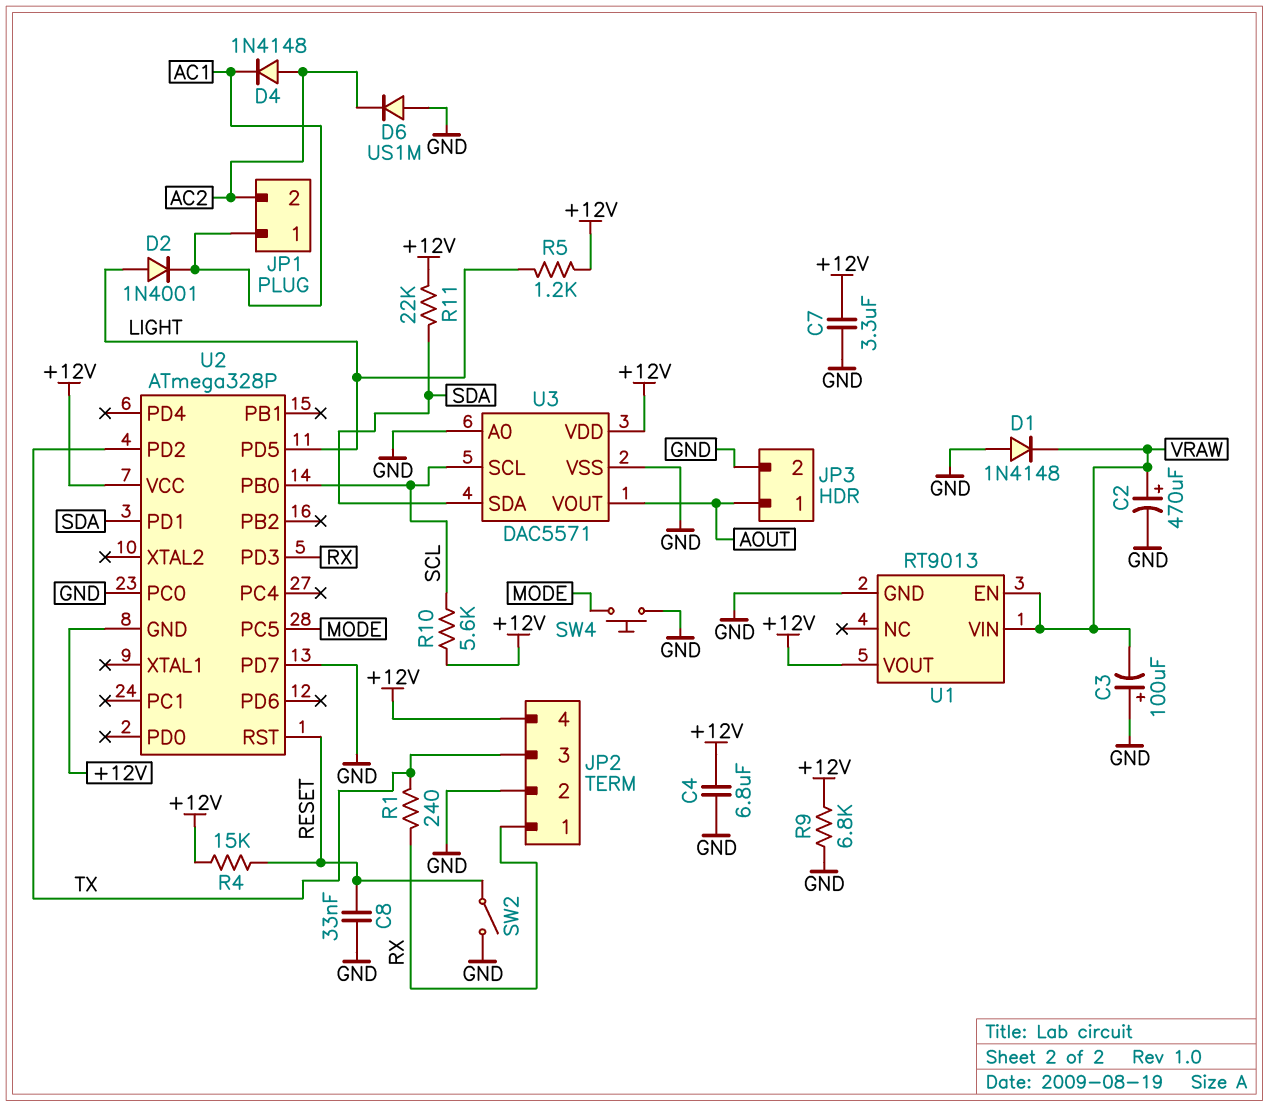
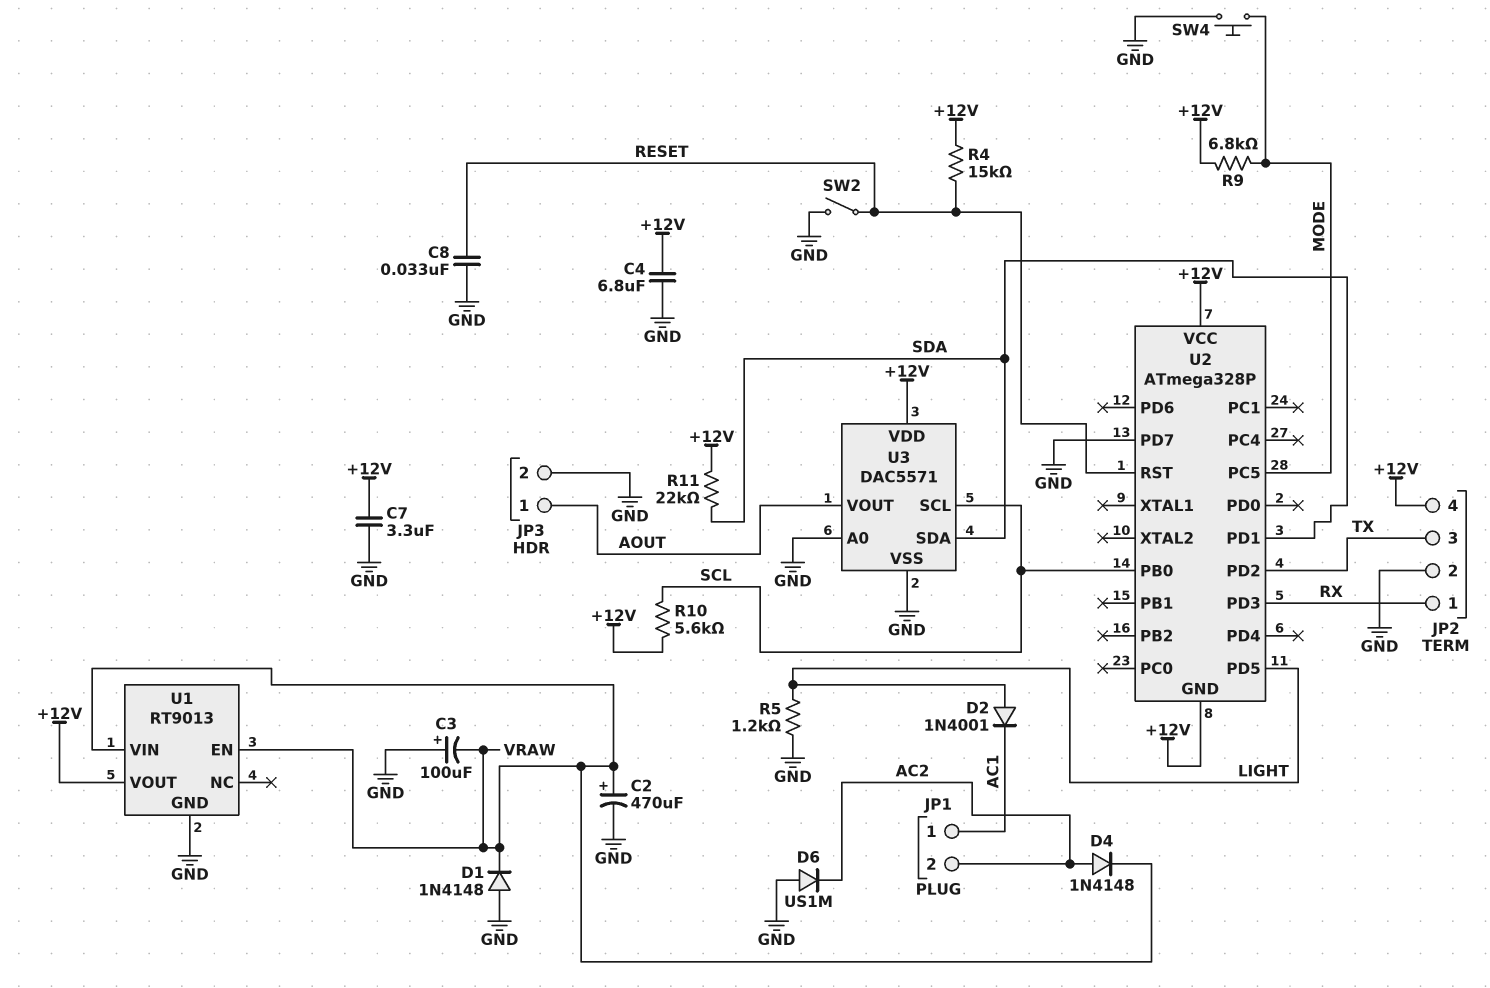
D4: diode 1N4148 (A AC2, K AC1) -> diode 1N4148 (A AC2, K VRAW)
R1: 240 (RX, TX) -> none
R5: 1.2k (+12V, LIGHT) -> 1.2k (GND, LIGHT)
R9: 6.8k (+12V, GND) -> 6.8k (+12V, MODE)
U2 pin PC0: GND -> none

----

Assigned task: Nothing but the lines from the one holding "R5: 1.2k (+12V, LIGHT) -> 1.2k (GND, LIGHT)" to the end of the entries should be output, each exactly as it appears.

Response to this task:
R5: 1.2k (+12V, LIGHT) -> 1.2k (GND, LIGHT)
R9: 6.8k (+12V, GND) -> 6.8k (+12V, MODE)
U2 pin PC0: GND -> none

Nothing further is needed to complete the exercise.